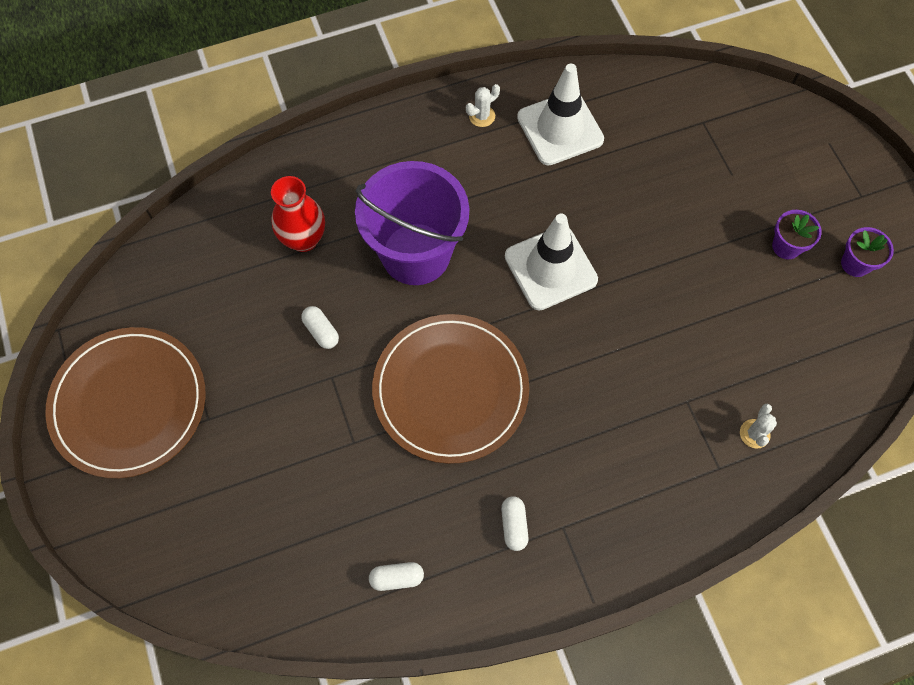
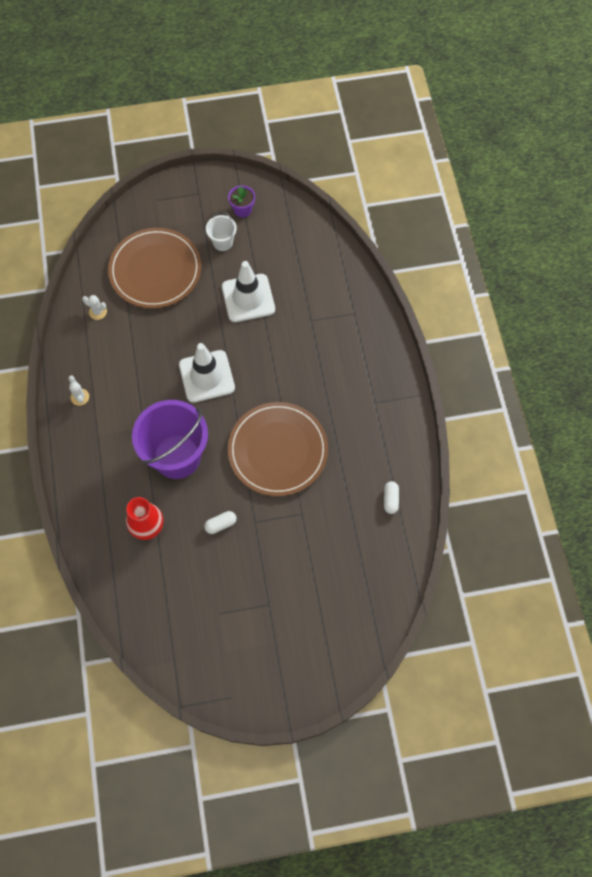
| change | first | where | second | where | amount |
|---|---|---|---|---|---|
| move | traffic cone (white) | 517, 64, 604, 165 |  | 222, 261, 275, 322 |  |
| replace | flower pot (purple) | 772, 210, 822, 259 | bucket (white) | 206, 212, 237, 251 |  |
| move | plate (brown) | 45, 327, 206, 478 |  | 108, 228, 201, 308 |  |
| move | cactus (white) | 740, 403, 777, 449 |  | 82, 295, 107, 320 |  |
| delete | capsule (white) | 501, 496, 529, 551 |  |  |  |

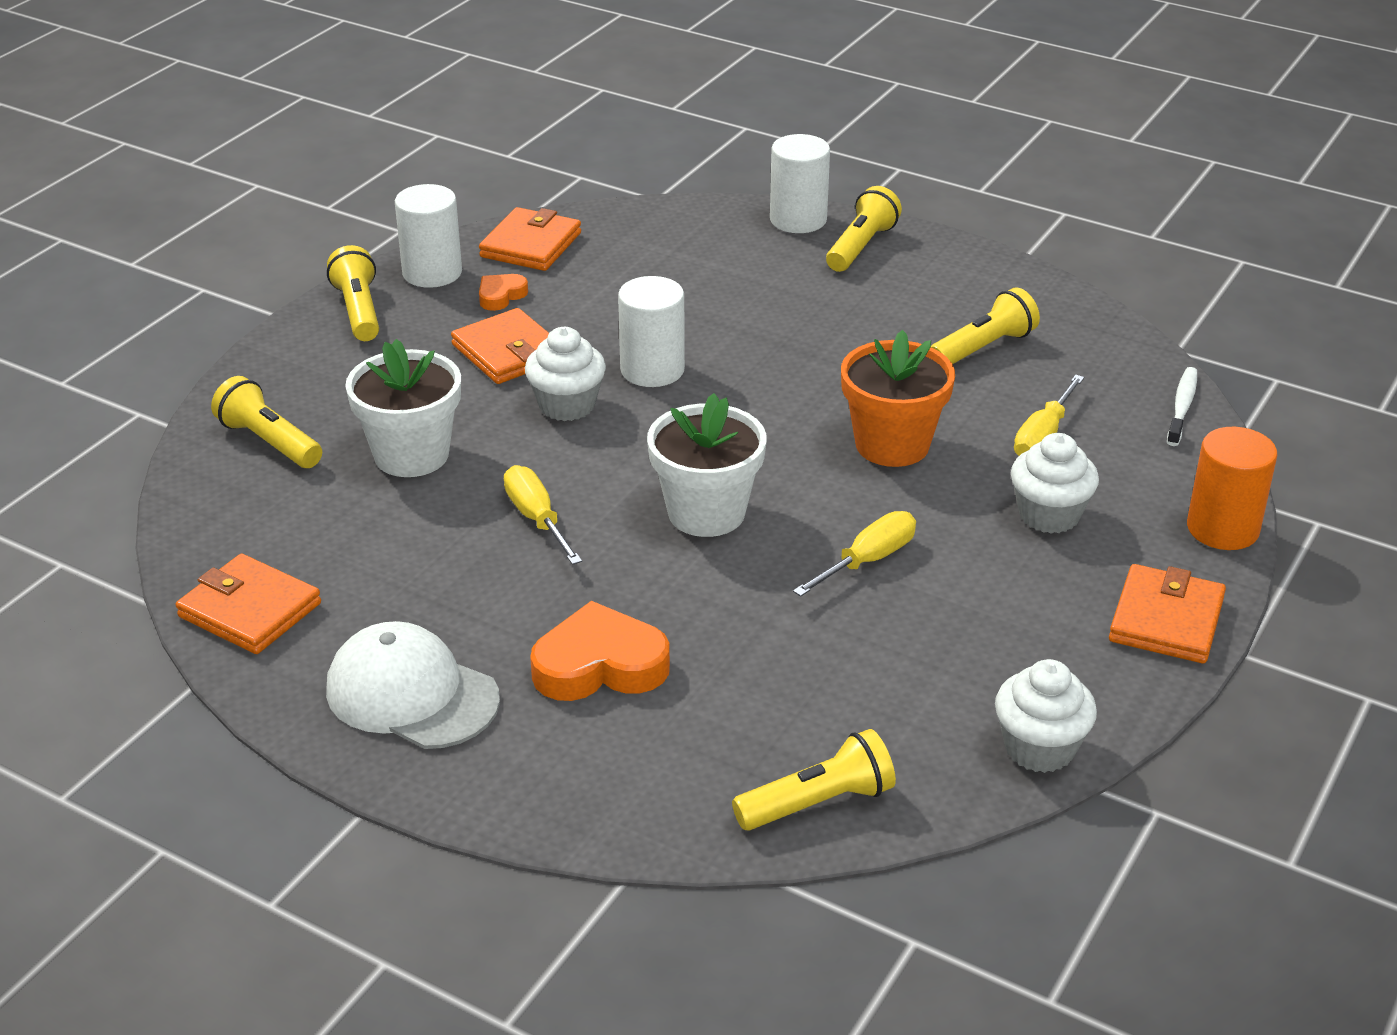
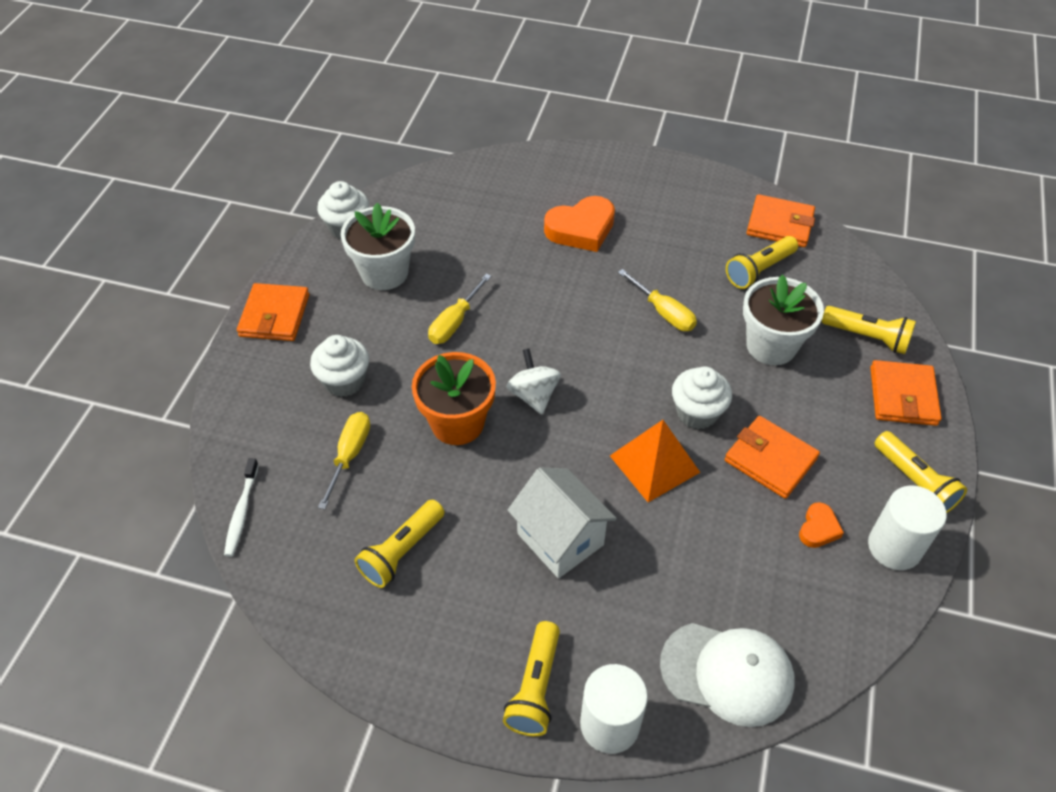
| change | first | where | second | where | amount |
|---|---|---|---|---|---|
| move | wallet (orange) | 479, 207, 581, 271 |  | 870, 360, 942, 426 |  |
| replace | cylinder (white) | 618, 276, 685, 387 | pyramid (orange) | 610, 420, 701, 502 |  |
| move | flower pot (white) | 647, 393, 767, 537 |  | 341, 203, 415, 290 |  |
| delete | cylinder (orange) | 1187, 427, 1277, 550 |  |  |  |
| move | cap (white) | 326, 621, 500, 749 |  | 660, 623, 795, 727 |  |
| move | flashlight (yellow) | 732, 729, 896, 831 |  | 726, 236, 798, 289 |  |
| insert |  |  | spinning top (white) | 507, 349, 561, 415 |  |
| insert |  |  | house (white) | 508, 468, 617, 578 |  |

- **Your instructions**
The answer must be the lines from the first one in the records through the line containing "move | cactus", copied exactly, with no pictures.

- **Task output**
| change | first | where | second | where | amount |
|---|---|---|---|---|---|
| move | traffic cone (white) | 517, 64, 604, 165 |  | 222, 261, 275, 322 |  |
| replace | flower pot (purple) | 772, 210, 822, 259 | bucket (white) | 206, 212, 237, 251 |  |
| move | plate (brown) | 45, 327, 206, 478 |  | 108, 228, 201, 308 |  |
| move | cactus (white) | 740, 403, 777, 449 |  | 82, 295, 107, 320 |  |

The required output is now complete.